WHAT THE EXERCISE ASKS
Say nothing but the number of lines below in which the string "cyan" appears.

RECORDS PROVIDED
──────
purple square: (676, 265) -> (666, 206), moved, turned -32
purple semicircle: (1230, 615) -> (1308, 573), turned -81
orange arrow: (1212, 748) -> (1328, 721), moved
──────
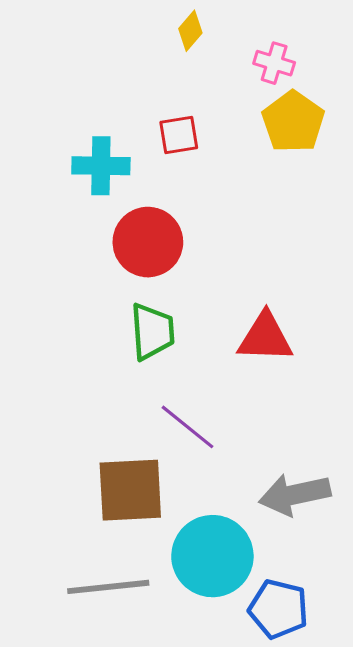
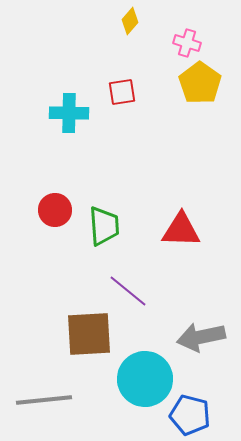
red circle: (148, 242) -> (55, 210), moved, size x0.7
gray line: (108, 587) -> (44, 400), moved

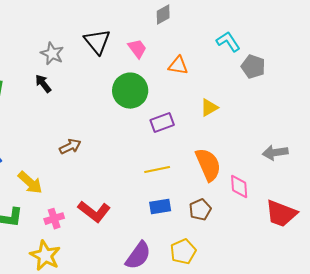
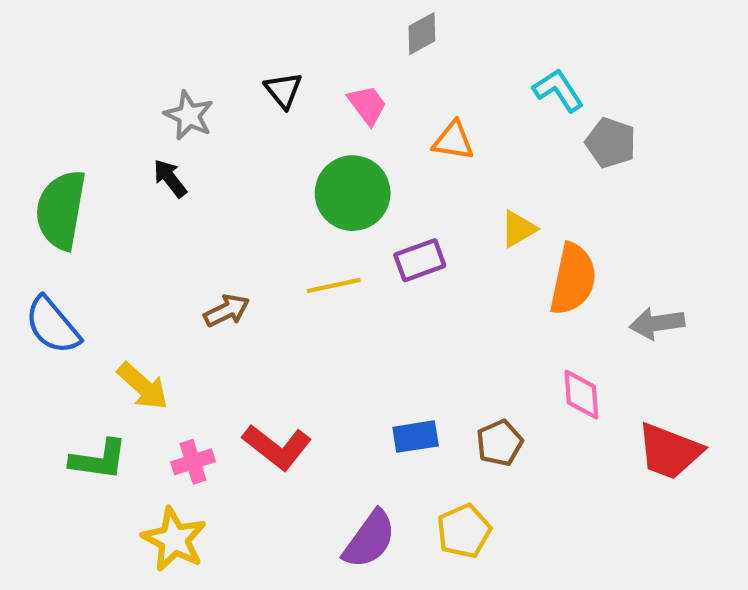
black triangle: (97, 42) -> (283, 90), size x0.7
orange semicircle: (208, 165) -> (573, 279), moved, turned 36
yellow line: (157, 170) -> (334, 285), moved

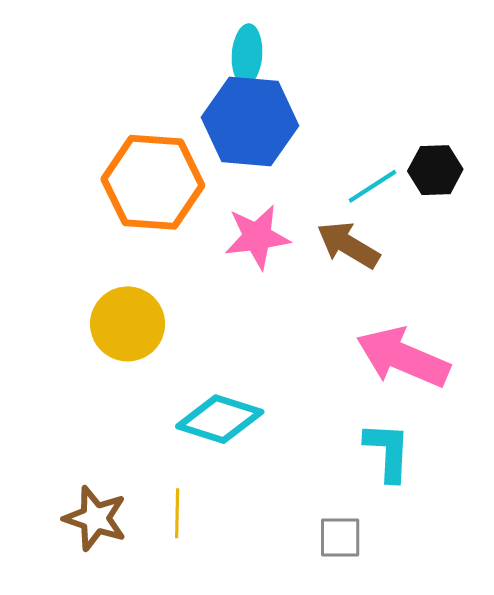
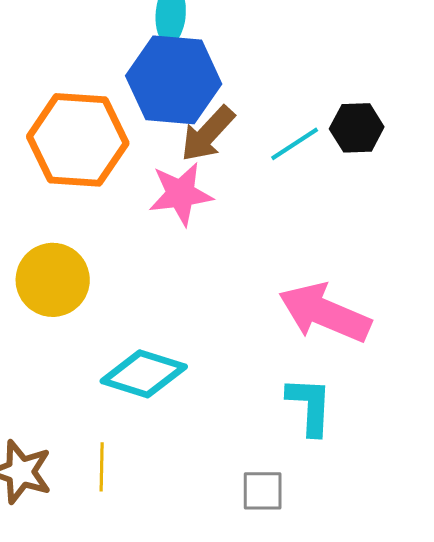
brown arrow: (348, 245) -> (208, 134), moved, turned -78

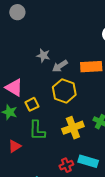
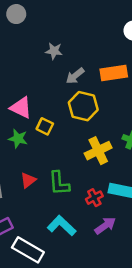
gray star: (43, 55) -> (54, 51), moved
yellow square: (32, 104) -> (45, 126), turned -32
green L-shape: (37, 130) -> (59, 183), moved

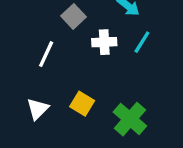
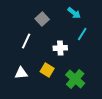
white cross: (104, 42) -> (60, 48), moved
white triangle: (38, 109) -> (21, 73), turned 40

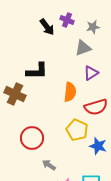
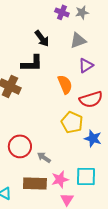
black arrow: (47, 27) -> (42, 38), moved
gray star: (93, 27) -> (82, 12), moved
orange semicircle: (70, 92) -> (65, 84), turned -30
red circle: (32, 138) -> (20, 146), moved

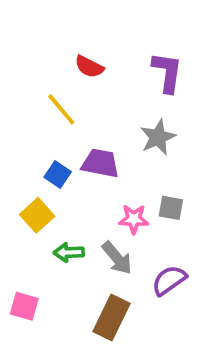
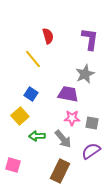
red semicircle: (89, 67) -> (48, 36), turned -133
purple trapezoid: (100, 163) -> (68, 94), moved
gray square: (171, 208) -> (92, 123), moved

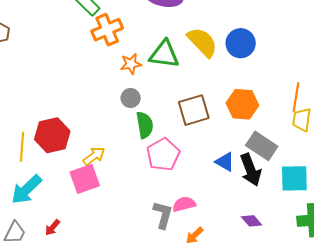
──────
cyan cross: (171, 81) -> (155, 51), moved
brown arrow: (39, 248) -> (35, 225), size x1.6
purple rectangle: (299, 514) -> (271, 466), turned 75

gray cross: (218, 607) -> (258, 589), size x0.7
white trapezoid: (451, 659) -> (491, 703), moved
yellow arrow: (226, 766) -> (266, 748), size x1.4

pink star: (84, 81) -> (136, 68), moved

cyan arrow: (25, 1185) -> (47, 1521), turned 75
──────
TASK RESULT
2